▸ **What needs to be done**
Among the records below, which lines contain the string "right"? Report them.

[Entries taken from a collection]

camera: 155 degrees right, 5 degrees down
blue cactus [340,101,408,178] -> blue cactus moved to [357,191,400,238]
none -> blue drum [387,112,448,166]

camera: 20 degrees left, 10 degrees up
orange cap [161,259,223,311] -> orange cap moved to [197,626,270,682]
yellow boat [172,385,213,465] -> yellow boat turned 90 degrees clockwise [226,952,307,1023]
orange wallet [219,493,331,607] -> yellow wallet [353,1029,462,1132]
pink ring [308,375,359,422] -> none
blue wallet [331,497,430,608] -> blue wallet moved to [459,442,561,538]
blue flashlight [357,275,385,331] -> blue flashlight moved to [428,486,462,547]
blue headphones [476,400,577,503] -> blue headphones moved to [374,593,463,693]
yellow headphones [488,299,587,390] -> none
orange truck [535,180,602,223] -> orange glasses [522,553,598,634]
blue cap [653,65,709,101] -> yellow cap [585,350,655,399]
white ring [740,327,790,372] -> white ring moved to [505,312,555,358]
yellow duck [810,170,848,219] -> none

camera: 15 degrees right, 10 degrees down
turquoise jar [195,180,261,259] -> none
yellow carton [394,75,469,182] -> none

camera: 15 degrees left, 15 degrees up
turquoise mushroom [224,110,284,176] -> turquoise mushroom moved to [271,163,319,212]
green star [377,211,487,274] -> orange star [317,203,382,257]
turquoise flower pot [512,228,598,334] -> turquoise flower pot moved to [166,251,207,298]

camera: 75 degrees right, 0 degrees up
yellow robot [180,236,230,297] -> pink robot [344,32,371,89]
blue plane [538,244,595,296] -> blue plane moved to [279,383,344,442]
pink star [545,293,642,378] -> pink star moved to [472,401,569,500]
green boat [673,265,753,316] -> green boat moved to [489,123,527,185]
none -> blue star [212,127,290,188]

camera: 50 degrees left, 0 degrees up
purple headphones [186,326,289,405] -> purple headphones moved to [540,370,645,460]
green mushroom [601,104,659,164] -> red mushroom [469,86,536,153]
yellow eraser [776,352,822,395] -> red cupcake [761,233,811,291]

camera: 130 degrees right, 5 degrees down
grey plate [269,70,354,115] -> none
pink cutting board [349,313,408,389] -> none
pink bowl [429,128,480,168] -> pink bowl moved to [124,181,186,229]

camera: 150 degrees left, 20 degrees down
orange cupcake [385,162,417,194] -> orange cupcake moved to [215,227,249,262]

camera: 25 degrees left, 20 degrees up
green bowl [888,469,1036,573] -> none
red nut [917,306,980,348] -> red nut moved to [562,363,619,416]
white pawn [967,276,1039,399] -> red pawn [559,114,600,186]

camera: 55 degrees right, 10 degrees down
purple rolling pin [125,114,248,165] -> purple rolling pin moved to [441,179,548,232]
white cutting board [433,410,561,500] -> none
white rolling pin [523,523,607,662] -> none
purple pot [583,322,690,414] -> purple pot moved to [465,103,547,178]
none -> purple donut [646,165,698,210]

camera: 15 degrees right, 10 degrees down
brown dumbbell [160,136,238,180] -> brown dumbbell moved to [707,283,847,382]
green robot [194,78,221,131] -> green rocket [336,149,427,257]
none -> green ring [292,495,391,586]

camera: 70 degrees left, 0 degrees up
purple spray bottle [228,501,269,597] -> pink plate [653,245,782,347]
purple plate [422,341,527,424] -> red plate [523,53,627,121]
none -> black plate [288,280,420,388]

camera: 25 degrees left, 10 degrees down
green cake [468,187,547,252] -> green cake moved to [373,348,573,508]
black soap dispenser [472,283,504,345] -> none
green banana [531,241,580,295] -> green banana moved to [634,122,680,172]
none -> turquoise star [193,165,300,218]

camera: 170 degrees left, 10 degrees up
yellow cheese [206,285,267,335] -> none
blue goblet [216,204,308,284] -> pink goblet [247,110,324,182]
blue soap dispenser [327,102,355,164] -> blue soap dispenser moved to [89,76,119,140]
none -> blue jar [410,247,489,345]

▸ **Solution to this exercise**
camera: 155 degrees right, 5 degrees down
camera: 15 degrees right, 10 degrees down
camera: 75 degrees right, 0 degrees up
camera: 130 degrees right, 5 degrees down
camera: 55 degrees right, 10 degrees down
camera: 15 degrees right, 10 degrees down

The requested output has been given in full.